_SOURCE DATA_
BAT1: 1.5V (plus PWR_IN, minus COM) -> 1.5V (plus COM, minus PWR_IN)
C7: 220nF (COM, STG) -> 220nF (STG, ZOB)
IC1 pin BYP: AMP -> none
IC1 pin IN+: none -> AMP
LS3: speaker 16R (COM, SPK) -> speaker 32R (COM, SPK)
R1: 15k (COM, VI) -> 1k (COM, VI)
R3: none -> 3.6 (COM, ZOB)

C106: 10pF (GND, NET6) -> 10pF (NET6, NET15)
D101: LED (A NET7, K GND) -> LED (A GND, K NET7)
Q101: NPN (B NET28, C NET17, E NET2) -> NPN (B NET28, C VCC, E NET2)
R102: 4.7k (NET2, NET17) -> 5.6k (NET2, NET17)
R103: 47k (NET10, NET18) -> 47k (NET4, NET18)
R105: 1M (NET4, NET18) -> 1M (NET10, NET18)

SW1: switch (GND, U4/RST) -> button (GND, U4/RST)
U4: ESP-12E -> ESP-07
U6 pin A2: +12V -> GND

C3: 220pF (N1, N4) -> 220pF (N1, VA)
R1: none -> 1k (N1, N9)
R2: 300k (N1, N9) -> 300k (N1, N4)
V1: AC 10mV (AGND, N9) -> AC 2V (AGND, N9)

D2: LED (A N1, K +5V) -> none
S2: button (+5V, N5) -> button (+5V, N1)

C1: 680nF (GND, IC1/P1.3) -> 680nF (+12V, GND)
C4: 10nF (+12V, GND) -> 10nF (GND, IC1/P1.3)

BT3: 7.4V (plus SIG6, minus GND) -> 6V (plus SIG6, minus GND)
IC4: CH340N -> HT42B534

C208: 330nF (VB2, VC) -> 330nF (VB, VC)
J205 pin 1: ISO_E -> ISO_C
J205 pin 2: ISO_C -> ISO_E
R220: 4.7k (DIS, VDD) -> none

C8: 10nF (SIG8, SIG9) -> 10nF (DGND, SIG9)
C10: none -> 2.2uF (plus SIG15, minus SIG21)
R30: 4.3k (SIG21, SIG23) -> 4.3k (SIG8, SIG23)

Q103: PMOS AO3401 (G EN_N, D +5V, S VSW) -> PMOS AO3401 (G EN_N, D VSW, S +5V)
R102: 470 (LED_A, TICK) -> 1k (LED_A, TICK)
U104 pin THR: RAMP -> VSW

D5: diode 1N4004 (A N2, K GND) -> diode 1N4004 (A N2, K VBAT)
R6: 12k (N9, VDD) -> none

_THE TASK_
If a line in the entries holds the word "plus", count it. Report the total only.

_OUTPUT_
3